- **Requirement**:
Every record below needs to be printed again exactly.

- **Provided records**:
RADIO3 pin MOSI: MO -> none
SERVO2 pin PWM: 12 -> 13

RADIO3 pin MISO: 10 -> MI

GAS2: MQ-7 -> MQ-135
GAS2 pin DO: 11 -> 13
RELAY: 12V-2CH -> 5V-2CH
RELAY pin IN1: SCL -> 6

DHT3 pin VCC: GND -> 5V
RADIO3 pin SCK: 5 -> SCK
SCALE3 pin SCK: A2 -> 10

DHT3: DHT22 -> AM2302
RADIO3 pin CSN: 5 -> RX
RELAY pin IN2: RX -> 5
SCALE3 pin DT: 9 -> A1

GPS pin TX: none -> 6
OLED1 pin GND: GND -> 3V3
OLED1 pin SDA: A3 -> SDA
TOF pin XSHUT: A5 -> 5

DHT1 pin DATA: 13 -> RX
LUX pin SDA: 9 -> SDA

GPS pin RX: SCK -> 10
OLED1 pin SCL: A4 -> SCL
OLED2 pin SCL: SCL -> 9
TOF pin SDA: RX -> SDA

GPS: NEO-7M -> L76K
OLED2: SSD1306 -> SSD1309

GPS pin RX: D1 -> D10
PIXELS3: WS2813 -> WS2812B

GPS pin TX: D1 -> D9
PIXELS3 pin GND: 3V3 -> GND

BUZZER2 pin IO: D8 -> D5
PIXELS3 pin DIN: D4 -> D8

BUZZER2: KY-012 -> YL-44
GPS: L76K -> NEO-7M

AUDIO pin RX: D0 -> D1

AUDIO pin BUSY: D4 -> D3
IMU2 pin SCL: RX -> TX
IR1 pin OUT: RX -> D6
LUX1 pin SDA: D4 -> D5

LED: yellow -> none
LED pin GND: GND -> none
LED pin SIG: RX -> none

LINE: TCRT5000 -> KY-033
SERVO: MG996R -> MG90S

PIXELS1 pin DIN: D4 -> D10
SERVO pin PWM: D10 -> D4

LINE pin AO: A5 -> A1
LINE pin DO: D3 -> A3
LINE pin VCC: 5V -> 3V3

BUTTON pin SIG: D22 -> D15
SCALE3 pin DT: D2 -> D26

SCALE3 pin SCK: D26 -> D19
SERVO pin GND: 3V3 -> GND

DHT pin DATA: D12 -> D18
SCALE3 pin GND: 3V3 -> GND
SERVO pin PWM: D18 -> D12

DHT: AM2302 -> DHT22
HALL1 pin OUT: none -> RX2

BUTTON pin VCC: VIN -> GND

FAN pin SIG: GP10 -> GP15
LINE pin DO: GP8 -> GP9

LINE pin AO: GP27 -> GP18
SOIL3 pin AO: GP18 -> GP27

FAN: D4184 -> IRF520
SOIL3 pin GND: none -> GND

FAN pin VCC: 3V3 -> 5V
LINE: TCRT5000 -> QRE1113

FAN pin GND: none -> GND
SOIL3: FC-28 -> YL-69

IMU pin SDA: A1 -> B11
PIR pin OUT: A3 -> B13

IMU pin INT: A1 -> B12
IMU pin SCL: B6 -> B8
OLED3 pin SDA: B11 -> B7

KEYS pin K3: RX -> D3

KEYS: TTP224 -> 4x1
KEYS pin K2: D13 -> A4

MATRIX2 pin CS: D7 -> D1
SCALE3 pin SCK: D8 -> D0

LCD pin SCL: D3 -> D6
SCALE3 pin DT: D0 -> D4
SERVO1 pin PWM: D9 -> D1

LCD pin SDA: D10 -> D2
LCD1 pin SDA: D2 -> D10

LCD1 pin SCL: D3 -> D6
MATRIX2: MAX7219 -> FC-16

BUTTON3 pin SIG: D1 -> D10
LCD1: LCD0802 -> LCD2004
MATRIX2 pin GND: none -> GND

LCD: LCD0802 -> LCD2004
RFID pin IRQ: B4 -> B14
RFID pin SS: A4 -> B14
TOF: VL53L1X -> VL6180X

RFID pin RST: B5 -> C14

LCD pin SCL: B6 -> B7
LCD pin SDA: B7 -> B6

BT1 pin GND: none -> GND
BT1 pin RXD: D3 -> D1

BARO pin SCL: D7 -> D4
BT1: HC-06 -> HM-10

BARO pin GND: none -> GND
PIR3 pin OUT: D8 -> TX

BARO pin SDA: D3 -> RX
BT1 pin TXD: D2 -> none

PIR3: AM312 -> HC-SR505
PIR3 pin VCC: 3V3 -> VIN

- **Answer section**:
RADIO3 pin MOSI: MO -> none
SERVO2 pin PWM: 12 -> 13

RADIO3 pin MISO: 10 -> MI

GAS2: MQ-7 -> MQ-135
GAS2 pin DO: 11 -> 13
RELAY: 12V-2CH -> 5V-2CH
RELAY pin IN1: SCL -> 6

DHT3 pin VCC: GND -> 5V
RADIO3 pin SCK: 5 -> SCK
SCALE3 pin SCK: A2 -> 10

DHT3: DHT22 -> AM2302
RADIO3 pin CSN: 5 -> RX
RELAY pin IN2: RX -> 5
SCALE3 pin DT: 9 -> A1

GPS pin TX: none -> 6
OLED1 pin GND: GND -> 3V3
OLED1 pin SDA: A3 -> SDA
TOF pin XSHUT: A5 -> 5

DHT1 pin DATA: 13 -> RX
LUX pin SDA: 9 -> SDA

GPS pin RX: SCK -> 10
OLED1 pin SCL: A4 -> SCL
OLED2 pin SCL: SCL -> 9
TOF pin SDA: RX -> SDA

GPS: NEO-7M -> L76K
OLED2: SSD1306 -> SSD1309

GPS pin RX: D1 -> D10
PIXELS3: WS2813 -> WS2812B

GPS pin TX: D1 -> D9
PIXELS3 pin GND: 3V3 -> GND

BUZZER2 pin IO: D8 -> D5
PIXELS3 pin DIN: D4 -> D8

BUZZER2: KY-012 -> YL-44
GPS: L76K -> NEO-7M

AUDIO pin RX: D0 -> D1

AUDIO pin BUSY: D4 -> D3
IMU2 pin SCL: RX -> TX
IR1 pin OUT: RX -> D6
LUX1 pin SDA: D4 -> D5

LED: yellow -> none
LED pin GND: GND -> none
LED pin SIG: RX -> none

LINE: TCRT5000 -> KY-033
SERVO: MG996R -> MG90S

PIXELS1 pin DIN: D4 -> D10
SERVO pin PWM: D10 -> D4

LINE pin AO: A5 -> A1
LINE pin DO: D3 -> A3
LINE pin VCC: 5V -> 3V3

BUTTON pin SIG: D22 -> D15
SCALE3 pin DT: D2 -> D26

SCALE3 pin SCK: D26 -> D19
SERVO pin GND: 3V3 -> GND

DHT pin DATA: D12 -> D18
SCALE3 pin GND: 3V3 -> GND
SERVO pin PWM: D18 -> D12

DHT: AM2302 -> DHT22
HALL1 pin OUT: none -> RX2

BUTTON pin VCC: VIN -> GND

FAN pin SIG: GP10 -> GP15
LINE pin DO: GP8 -> GP9

LINE pin AO: GP27 -> GP18
SOIL3 pin AO: GP18 -> GP27

FAN: D4184 -> IRF520
SOIL3 pin GND: none -> GND

FAN pin VCC: 3V3 -> 5V
LINE: TCRT5000 -> QRE1113

FAN pin GND: none -> GND
SOIL3: FC-28 -> YL-69

IMU pin SDA: A1 -> B11
PIR pin OUT: A3 -> B13

IMU pin INT: A1 -> B12
IMU pin SCL: B6 -> B8
OLED3 pin SDA: B11 -> B7

KEYS pin K3: RX -> D3

KEYS: TTP224 -> 4x1
KEYS pin K2: D13 -> A4

MATRIX2 pin CS: D7 -> D1
SCALE3 pin SCK: D8 -> D0

LCD pin SCL: D3 -> D6
SCALE3 pin DT: D0 -> D4
SERVO1 pin PWM: D9 -> D1

LCD pin SDA: D10 -> D2
LCD1 pin SDA: D2 -> D10

LCD1 pin SCL: D3 -> D6
MATRIX2: MAX7219 -> FC-16

BUTTON3 pin SIG: D1 -> D10
LCD1: LCD0802 -> LCD2004
MATRIX2 pin GND: none -> GND

LCD: LCD0802 -> LCD2004
RFID pin IRQ: B4 -> B14
RFID pin SS: A4 -> B14
TOF: VL53L1X -> VL6180X

RFID pin RST: B5 -> C14

LCD pin SCL: B6 -> B7
LCD pin SDA: B7 -> B6

BT1 pin GND: none -> GND
BT1 pin RXD: D3 -> D1

BARO pin SCL: D7 -> D4
BT1: HC-06 -> HM-10

BARO pin GND: none -> GND
PIR3 pin OUT: D8 -> TX

BARO pin SDA: D3 -> RX
BT1 pin TXD: D2 -> none

PIR3: AM312 -> HC-SR505
PIR3 pin VCC: 3V3 -> VIN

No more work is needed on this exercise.